SOURCE DATA:
+-------+
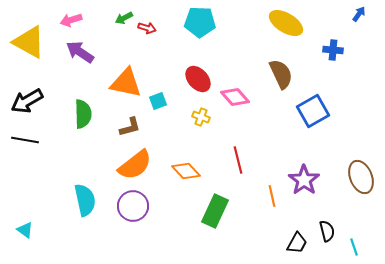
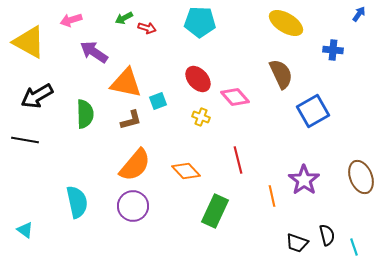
purple arrow: moved 14 px right
black arrow: moved 10 px right, 5 px up
green semicircle: moved 2 px right
brown L-shape: moved 1 px right, 7 px up
orange semicircle: rotated 12 degrees counterclockwise
cyan semicircle: moved 8 px left, 2 px down
black semicircle: moved 4 px down
black trapezoid: rotated 80 degrees clockwise
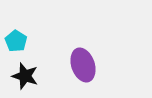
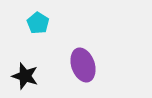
cyan pentagon: moved 22 px right, 18 px up
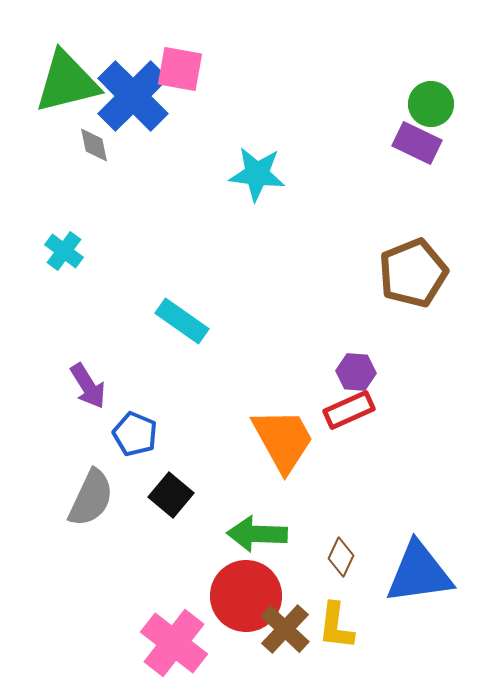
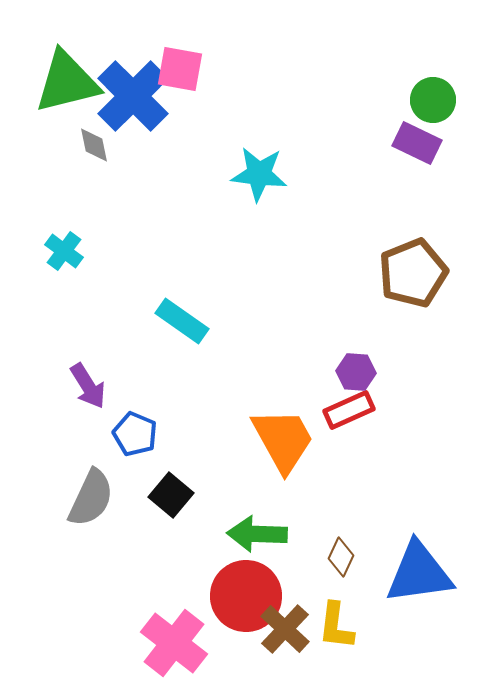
green circle: moved 2 px right, 4 px up
cyan star: moved 2 px right
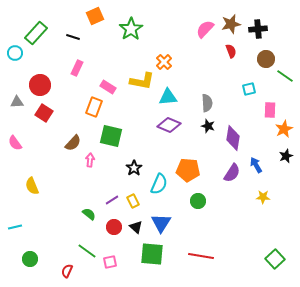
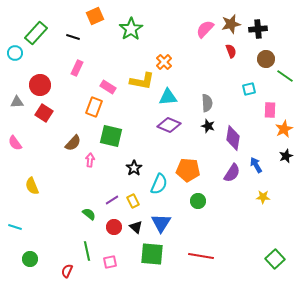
cyan line at (15, 227): rotated 32 degrees clockwise
green line at (87, 251): rotated 42 degrees clockwise
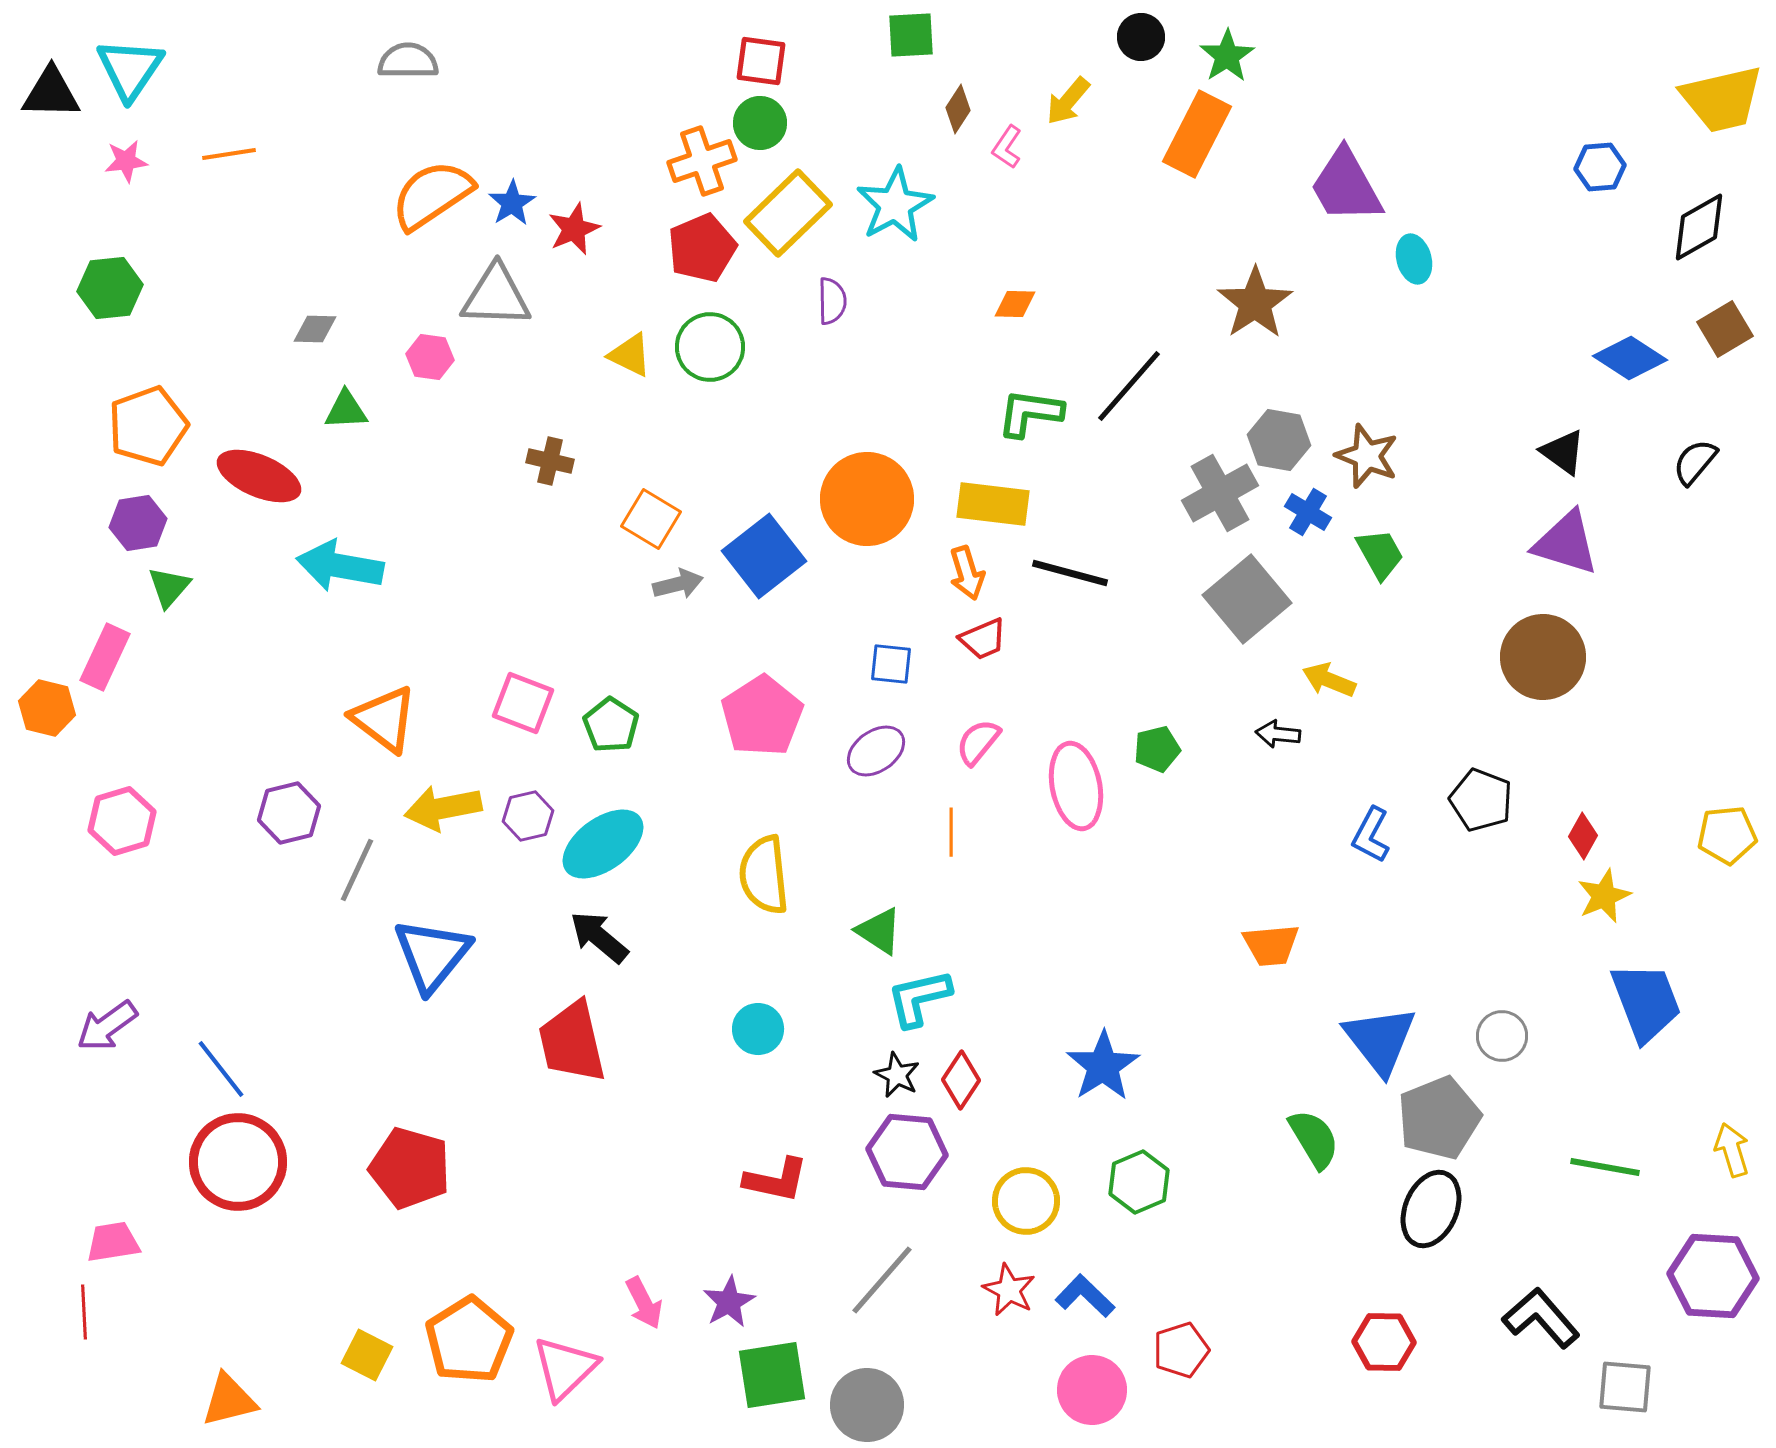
+-------+
WHAT TO DO:
Leave every picture out and set down exactly the lines running from the one with "cyan star: moved 2 px right" to the last line of the material above.

SOLUTION TO THE PROBLEM:
cyan star: moved 2 px right
cyan line at (15, 227): rotated 32 degrees clockwise
green line at (87, 251): rotated 42 degrees clockwise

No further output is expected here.